▸ **Exercise details**
Every line in the data below that includes "grey" belongs in the answer, copied as it stands.

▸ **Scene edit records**
= = = = = = =

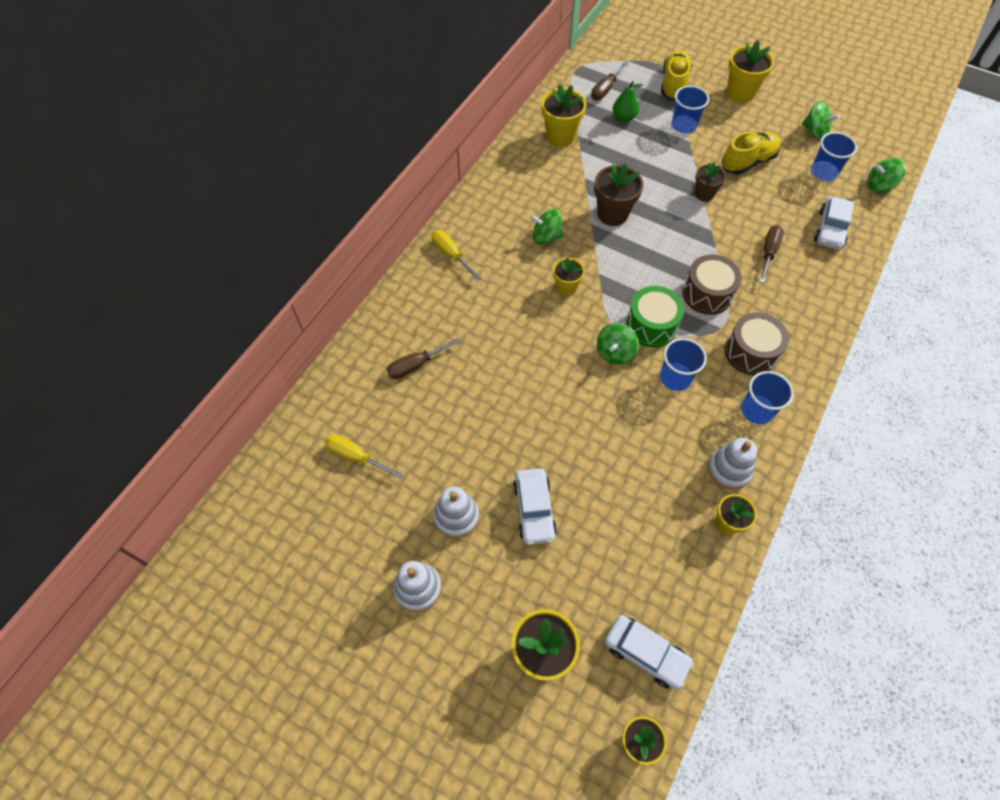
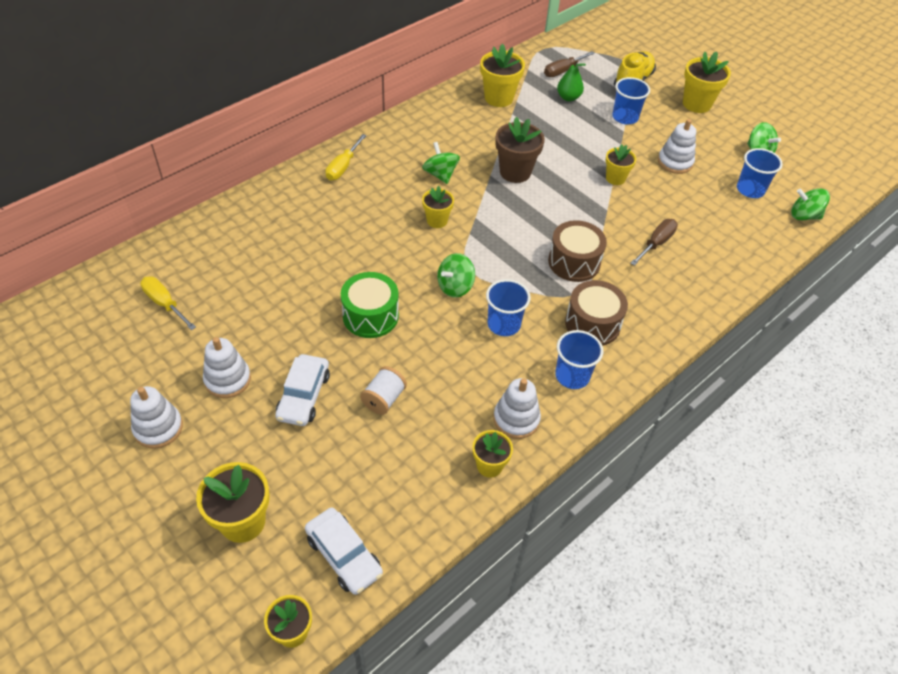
camera: 15 degrees right, 10 degrees down
(416, 365) = (261, 246): brown screwdriver -> none
(451, 255) = (343, 167): yellow screwdriver -> yellow screwdriver turned 135 degrees counterclockwise
(546, 237) = (440, 174): green spinning top -> green spinning top turned 45 degrees clockwise
(606, 488) = (383, 399): none -> white spool
(651, 325) = (503, 274): green drum -> green drum (370, 316)
(704, 194) = (615, 178): brown flower pot -> yellow flower pot
(748, 162) = (675, 162): yellow shoe -> white stacking toy
(830, 229) = (732, 240): white car -> none

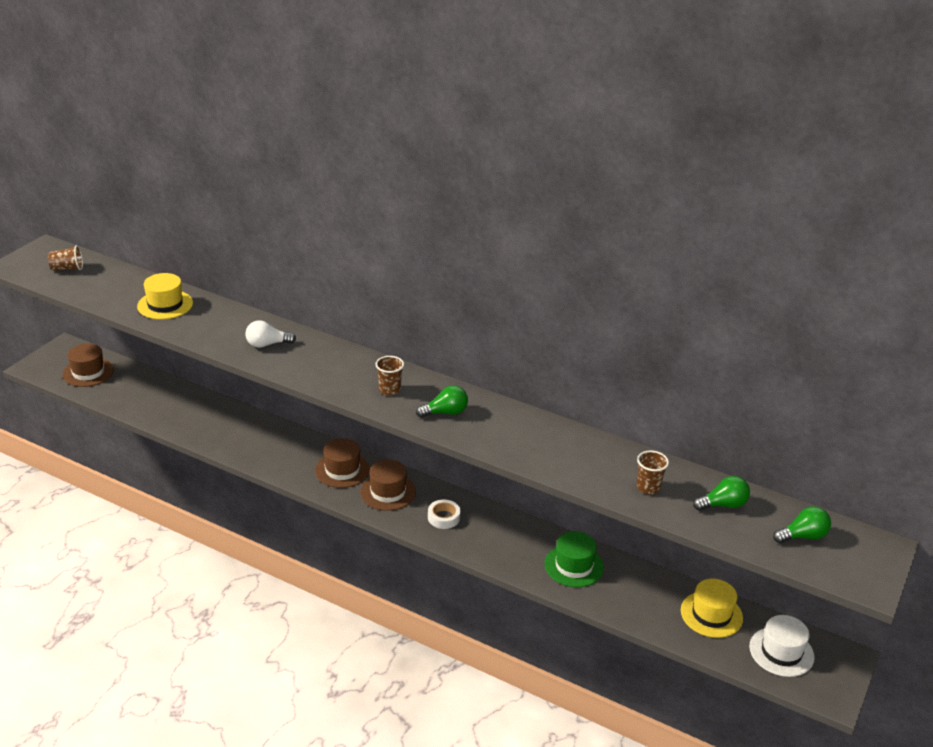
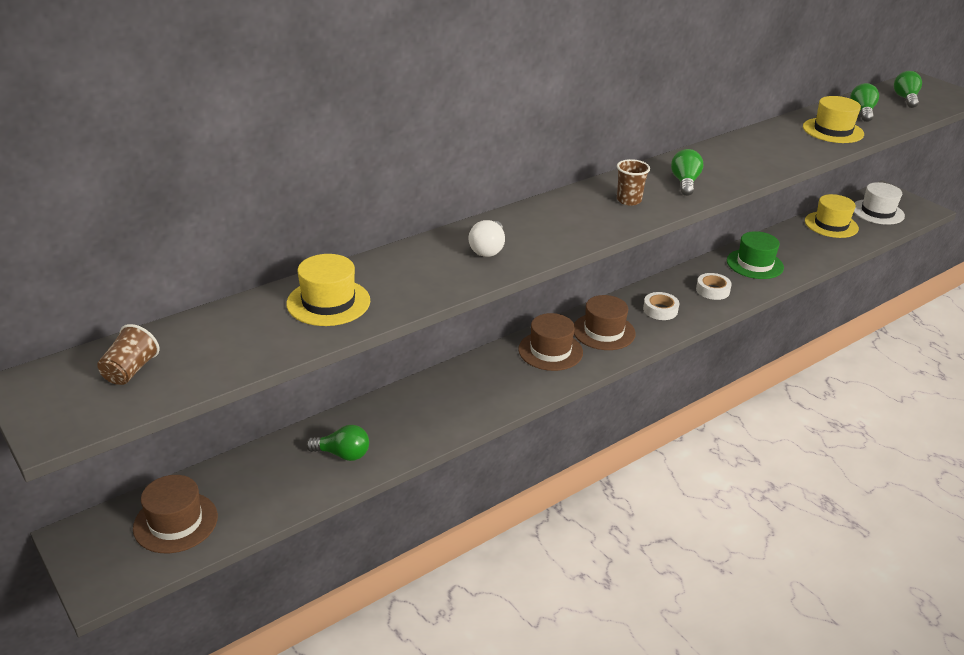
camera: 65 degrees left, 0 degrees up
(173, 410) = (342, 454): none -> green light bulb
(501, 544) = (712, 290): none -> white tape
(648, 487) = (833, 130): brown cup -> yellow hat

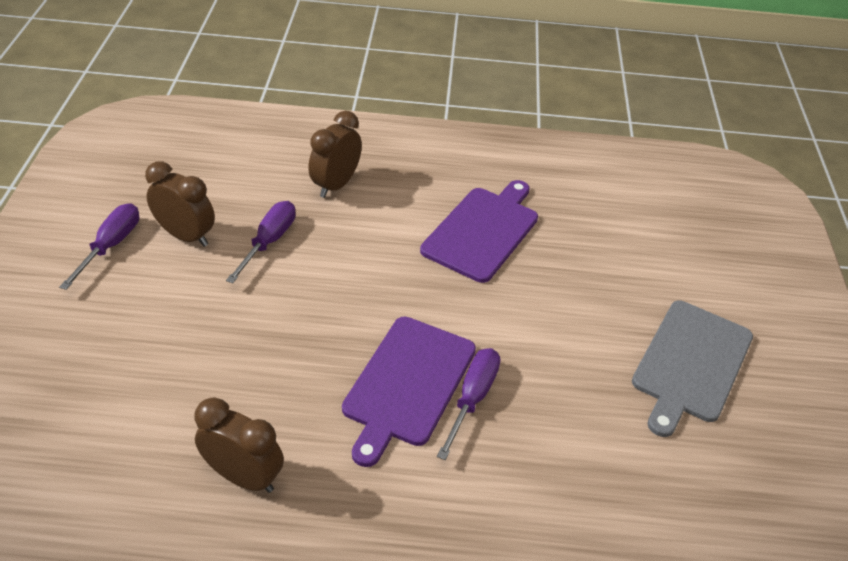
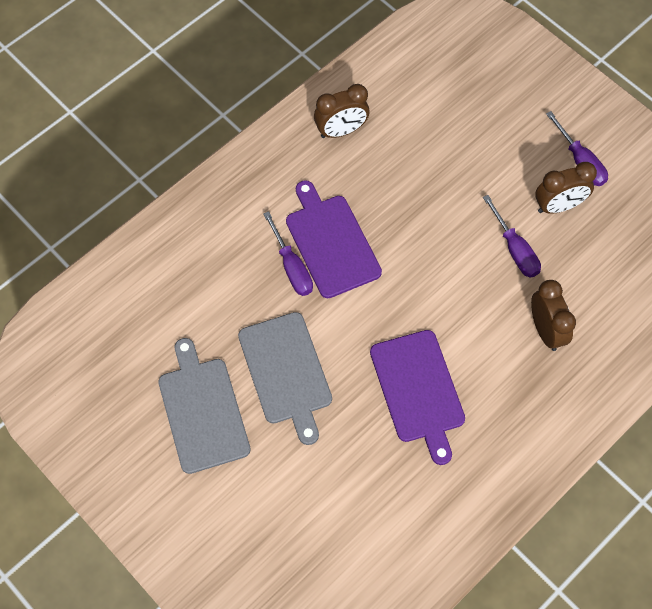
camera: 135 degrees right, 20 degrees up
(578, 327) = (286, 372): none -> grey cutting board

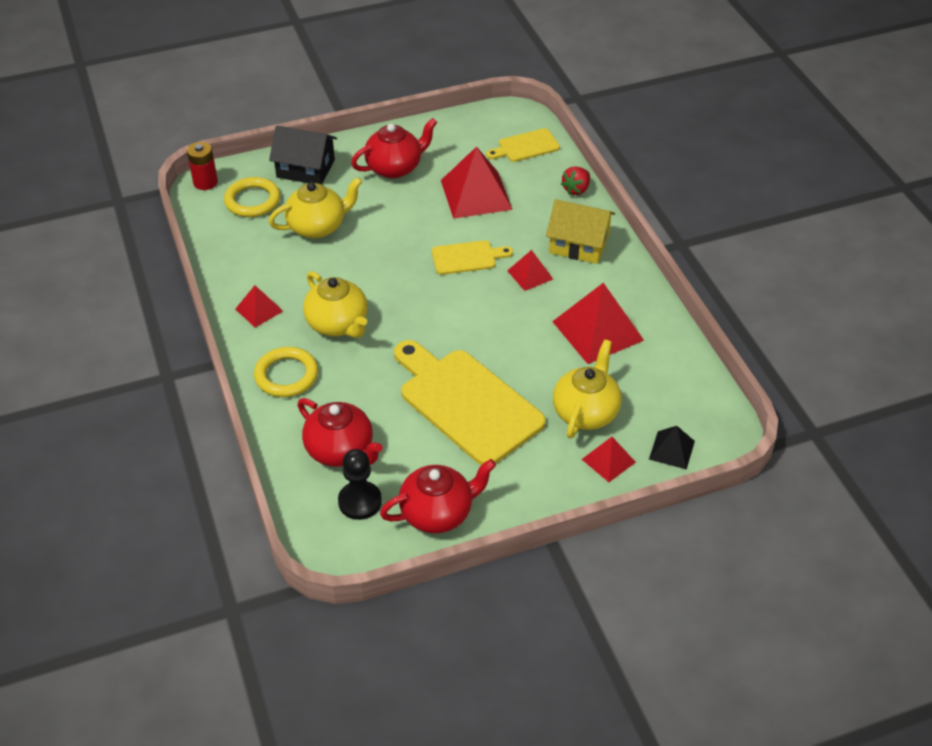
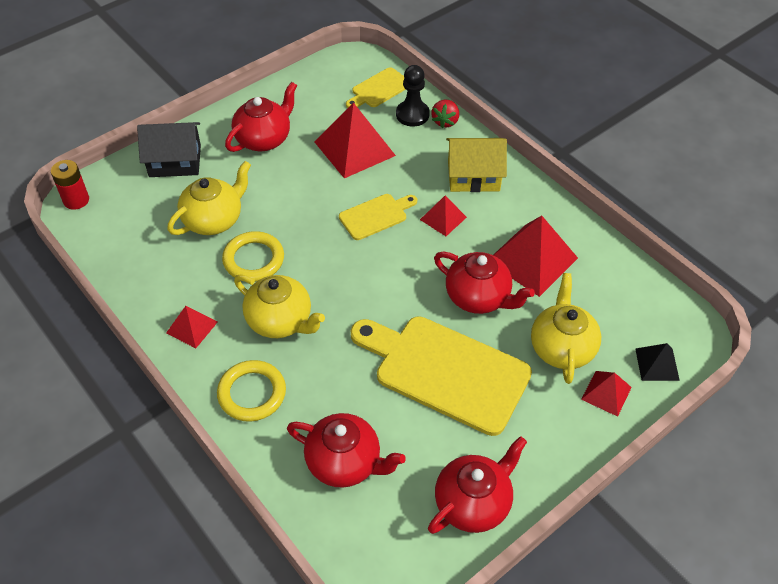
camera: 20 degrees left, 5 degrees up
(252, 201) = (134, 208): yellow ring -> yellow ring (253, 259)
(360, 501) = (390, 515): black pawn -> black pawn (412, 114)
(529, 350) = (478, 297): none -> red teapot

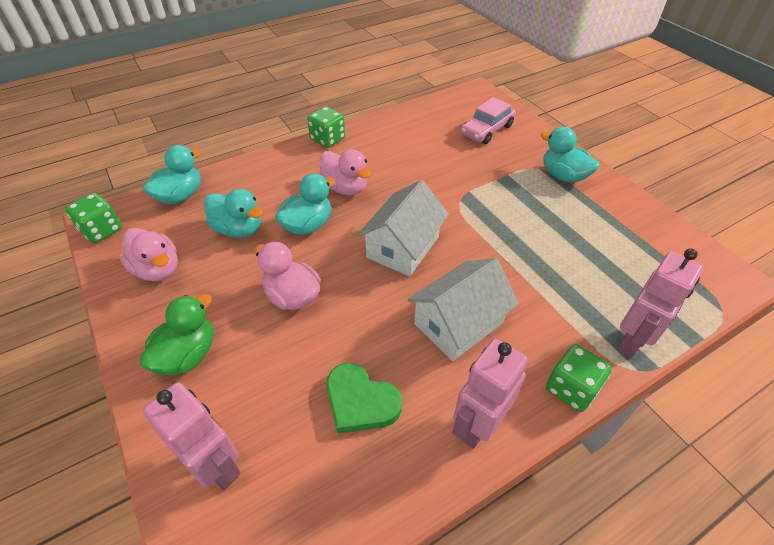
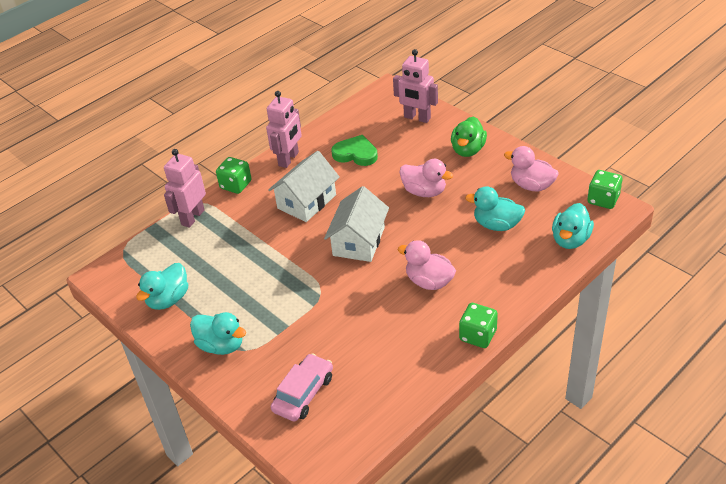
camera: 170 degrees right, 5 degrees down
(307, 225) = (443, 240): turquoise duck -> turquoise duck (168, 299)

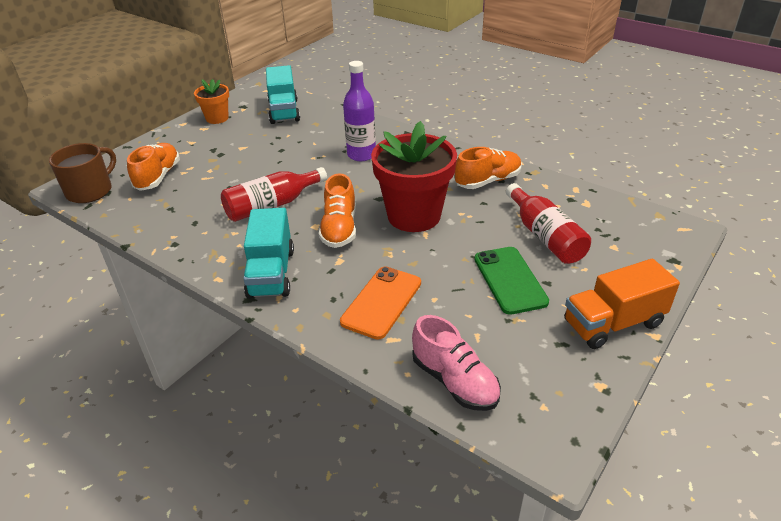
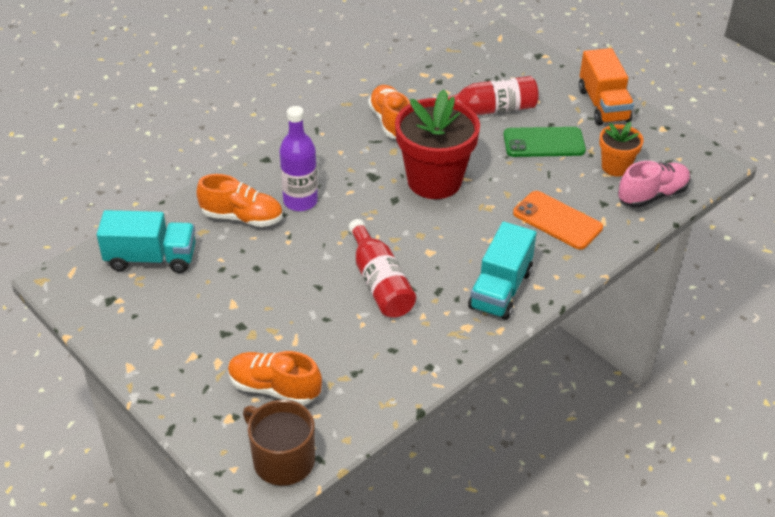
camera: 80 degrees left, 5 degrees up
(217, 118) = (134, 328): orange flower pot -> orange flower pot (615, 167)
(271, 273) = (500, 289): turquoise truck -> turquoise truck turned 105 degrees clockwise
(339, 229) = (440, 234): orange shoe -> orange shoe (242, 217)

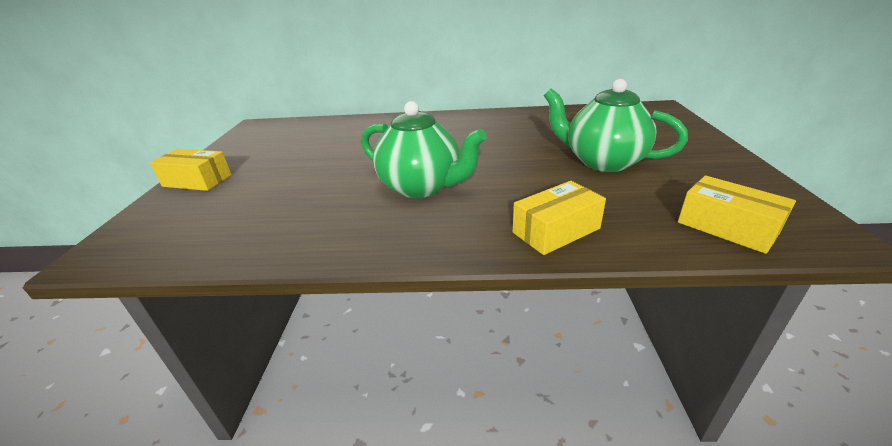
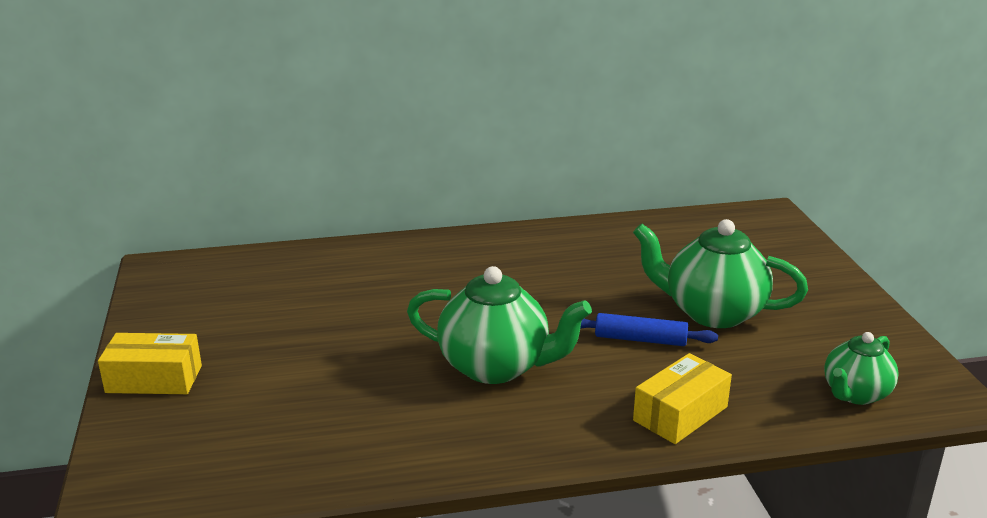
camera: 15 degrees left, 5 degrees down
(539, 176) = (640, 339): none -> blue rolling pin
(727, 227) = (855, 394): yellow box -> green teapot

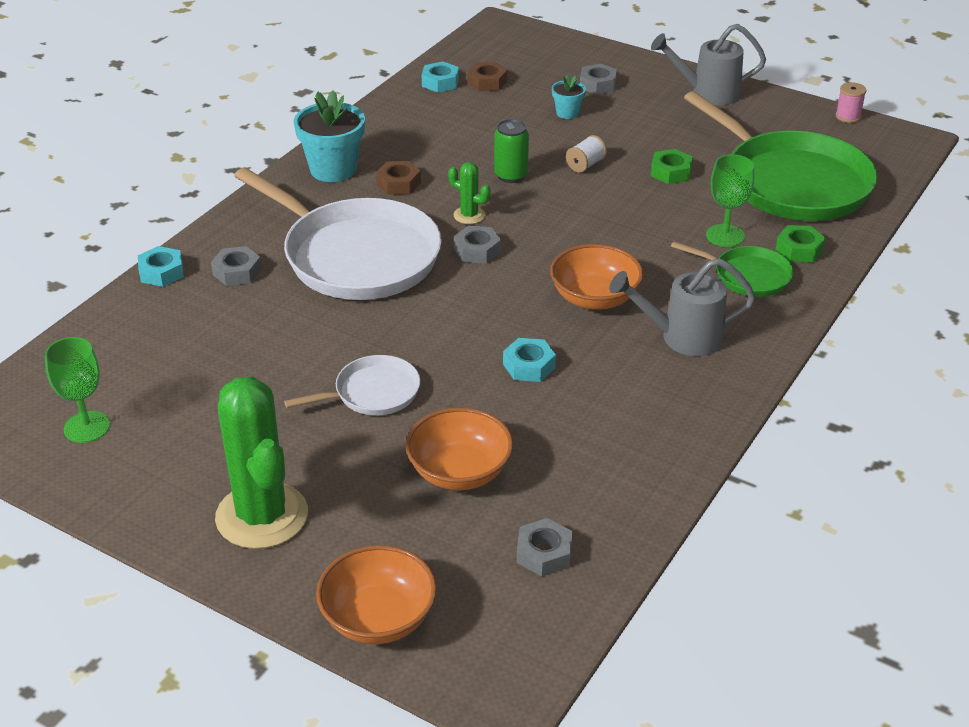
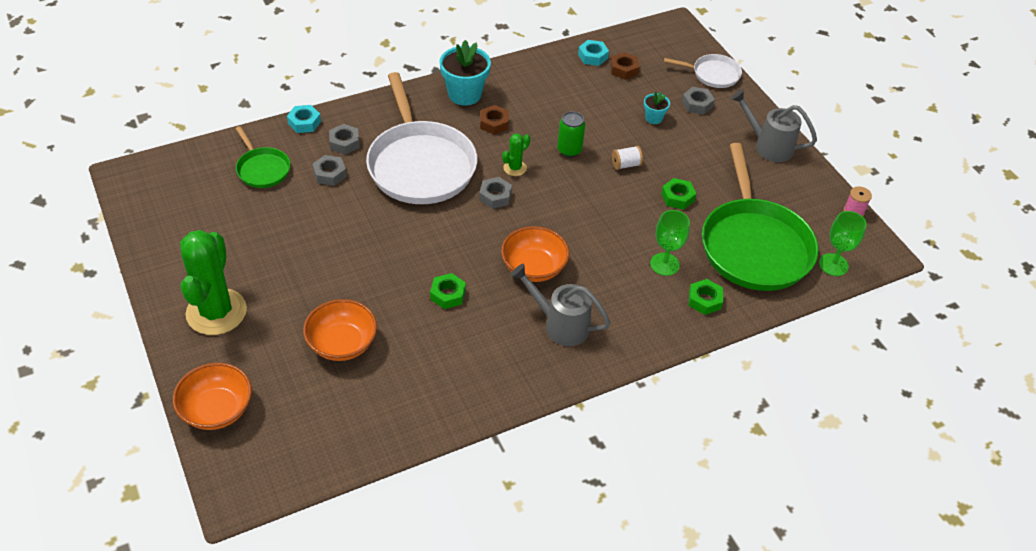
camera: 30 degrees right, 10 degrees up
(86, 427) = (180, 207): green goblet -> green goblet (833, 265)
(373, 393) = (343, 265): white pan -> white pan (713, 74)
(469, 215) = (515, 168): green cactus -> green cactus turned 75 degrees clockwise
(529, 366) = (448, 294): turquoise nut -> green nut
(544, 553) = (338, 423): grey nut -> grey nut (330, 174)
(748, 276) = (648, 302): green pan -> green pan (262, 169)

= = = = = = =

▸ **Response area**
(578, 327) = (286, 372): none -> grey cutting board
(544, 553) = (338, 423): grey nut -> grey nut (330, 174)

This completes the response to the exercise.